-------- Data to use

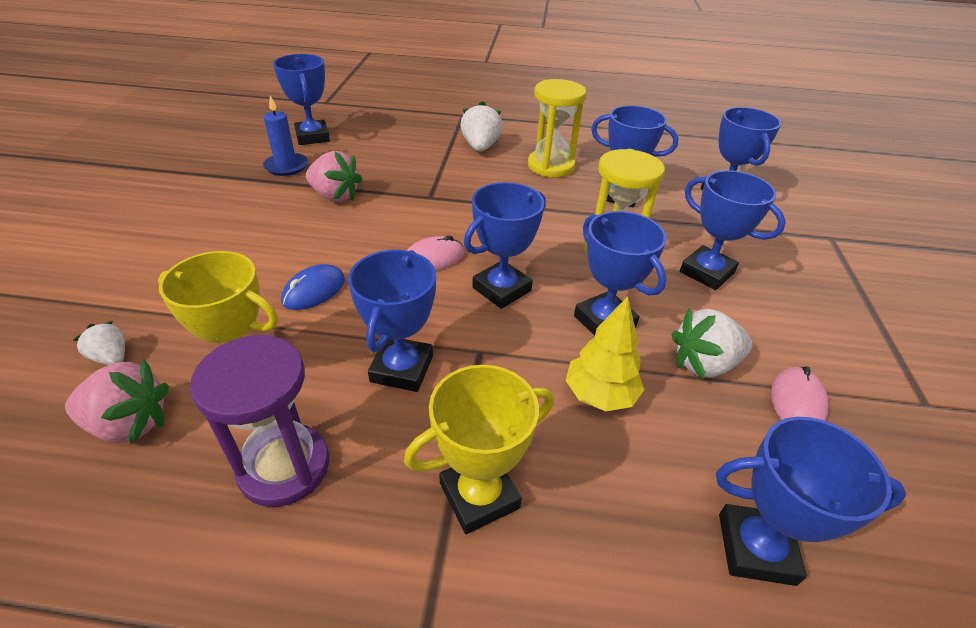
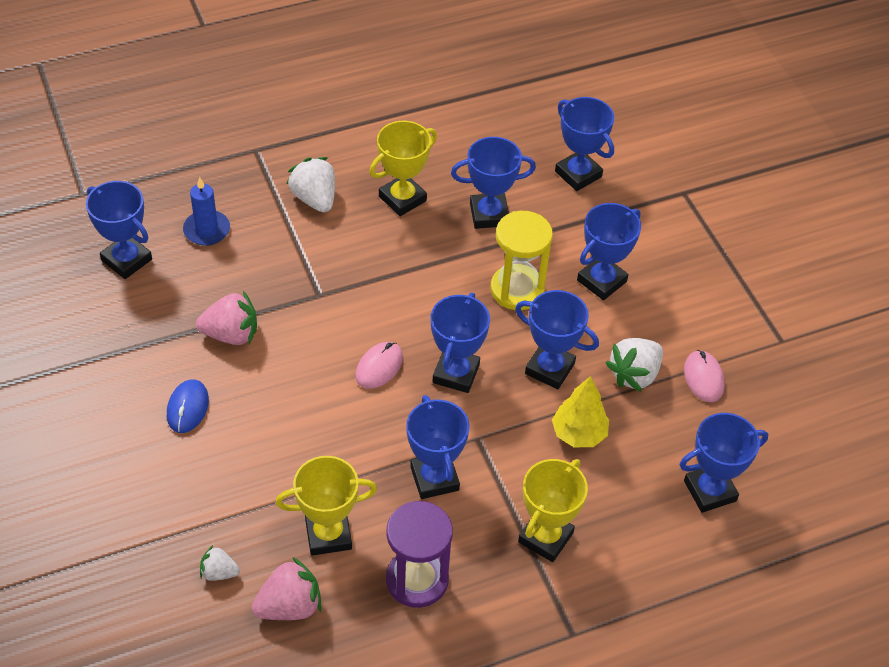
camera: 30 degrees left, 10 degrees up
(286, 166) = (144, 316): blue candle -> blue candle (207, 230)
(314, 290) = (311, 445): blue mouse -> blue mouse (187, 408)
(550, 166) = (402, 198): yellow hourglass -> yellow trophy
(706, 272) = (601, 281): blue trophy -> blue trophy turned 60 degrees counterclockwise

----------------

What you have to do:
Your task is to reproduce, exactly and exclusively, the lines from the one holding "(286, 166) = (144, 316): blue" through the final line of the listing.

Expected answer:
(286, 166) = (144, 316): blue candle -> blue candle (207, 230)
(314, 290) = (311, 445): blue mouse -> blue mouse (187, 408)
(550, 166) = (402, 198): yellow hourglass -> yellow trophy
(706, 272) = (601, 281): blue trophy -> blue trophy turned 60 degrees counterclockwise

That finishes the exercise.